# [WORK TASK]
Your answer should consist only of the lines below from the one with "grey box [224,190,297,242] -> none" through the one with "camera: 50 degrees left, 10 degrees up", copied exactly.

# [EXTRACTED DATA]
= Beginning of Section =
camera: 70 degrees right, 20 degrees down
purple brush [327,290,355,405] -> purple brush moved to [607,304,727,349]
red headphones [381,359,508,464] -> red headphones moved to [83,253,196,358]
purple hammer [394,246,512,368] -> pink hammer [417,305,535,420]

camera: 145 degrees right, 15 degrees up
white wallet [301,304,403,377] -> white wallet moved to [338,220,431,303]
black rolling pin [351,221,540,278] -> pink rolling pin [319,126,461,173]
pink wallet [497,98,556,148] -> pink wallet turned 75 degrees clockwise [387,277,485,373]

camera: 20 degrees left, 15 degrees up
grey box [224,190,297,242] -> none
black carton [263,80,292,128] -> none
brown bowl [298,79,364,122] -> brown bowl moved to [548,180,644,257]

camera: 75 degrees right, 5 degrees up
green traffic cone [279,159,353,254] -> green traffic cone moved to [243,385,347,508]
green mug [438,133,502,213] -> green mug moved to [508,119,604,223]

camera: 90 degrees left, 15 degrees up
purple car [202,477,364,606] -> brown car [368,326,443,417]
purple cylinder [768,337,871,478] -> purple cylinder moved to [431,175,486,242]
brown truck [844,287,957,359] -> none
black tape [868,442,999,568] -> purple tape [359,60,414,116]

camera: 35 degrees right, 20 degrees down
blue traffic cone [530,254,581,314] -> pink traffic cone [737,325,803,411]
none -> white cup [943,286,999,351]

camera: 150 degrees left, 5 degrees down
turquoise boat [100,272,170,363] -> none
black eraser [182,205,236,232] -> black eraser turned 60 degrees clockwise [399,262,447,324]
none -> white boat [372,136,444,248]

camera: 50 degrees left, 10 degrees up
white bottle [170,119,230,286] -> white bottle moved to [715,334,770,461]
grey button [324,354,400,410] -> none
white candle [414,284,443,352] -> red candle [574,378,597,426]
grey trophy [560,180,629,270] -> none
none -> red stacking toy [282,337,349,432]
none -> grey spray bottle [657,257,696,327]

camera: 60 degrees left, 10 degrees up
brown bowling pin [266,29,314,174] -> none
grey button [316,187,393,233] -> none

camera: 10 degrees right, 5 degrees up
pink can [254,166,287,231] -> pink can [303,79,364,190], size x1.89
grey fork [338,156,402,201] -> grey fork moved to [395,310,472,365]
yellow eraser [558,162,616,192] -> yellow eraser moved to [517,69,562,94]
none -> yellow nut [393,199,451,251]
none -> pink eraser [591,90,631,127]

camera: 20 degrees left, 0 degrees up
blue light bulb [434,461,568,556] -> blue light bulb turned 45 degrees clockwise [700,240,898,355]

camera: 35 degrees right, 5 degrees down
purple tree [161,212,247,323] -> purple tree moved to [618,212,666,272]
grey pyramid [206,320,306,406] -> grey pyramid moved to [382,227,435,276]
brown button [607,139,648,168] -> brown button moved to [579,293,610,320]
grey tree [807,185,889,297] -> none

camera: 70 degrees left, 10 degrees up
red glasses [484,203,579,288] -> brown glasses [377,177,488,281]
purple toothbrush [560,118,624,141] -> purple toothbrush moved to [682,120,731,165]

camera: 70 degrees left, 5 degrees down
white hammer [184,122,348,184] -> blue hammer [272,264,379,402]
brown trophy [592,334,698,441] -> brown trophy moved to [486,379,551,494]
= End of Section =
# [FINISHED EXERCISE]
grey box [224,190,297,242] -> none
black carton [263,80,292,128] -> none
brown bowl [298,79,364,122] -> brown bowl moved to [548,180,644,257]

camera: 75 degrees right, 5 degrees up
green traffic cone [279,159,353,254] -> green traffic cone moved to [243,385,347,508]
green mug [438,133,502,213] -> green mug moved to [508,119,604,223]

camera: 90 degrees left, 15 degrees up
purple car [202,477,364,606] -> brown car [368,326,443,417]
purple cylinder [768,337,871,478] -> purple cylinder moved to [431,175,486,242]
brown truck [844,287,957,359] -> none
black tape [868,442,999,568] -> purple tape [359,60,414,116]

camera: 35 degrees right, 20 degrees down
blue traffic cone [530,254,581,314] -> pink traffic cone [737,325,803,411]
none -> white cup [943,286,999,351]

camera: 150 degrees left, 5 degrees down
turquoise boat [100,272,170,363] -> none
black eraser [182,205,236,232] -> black eraser turned 60 degrees clockwise [399,262,447,324]
none -> white boat [372,136,444,248]

camera: 50 degrees left, 10 degrees up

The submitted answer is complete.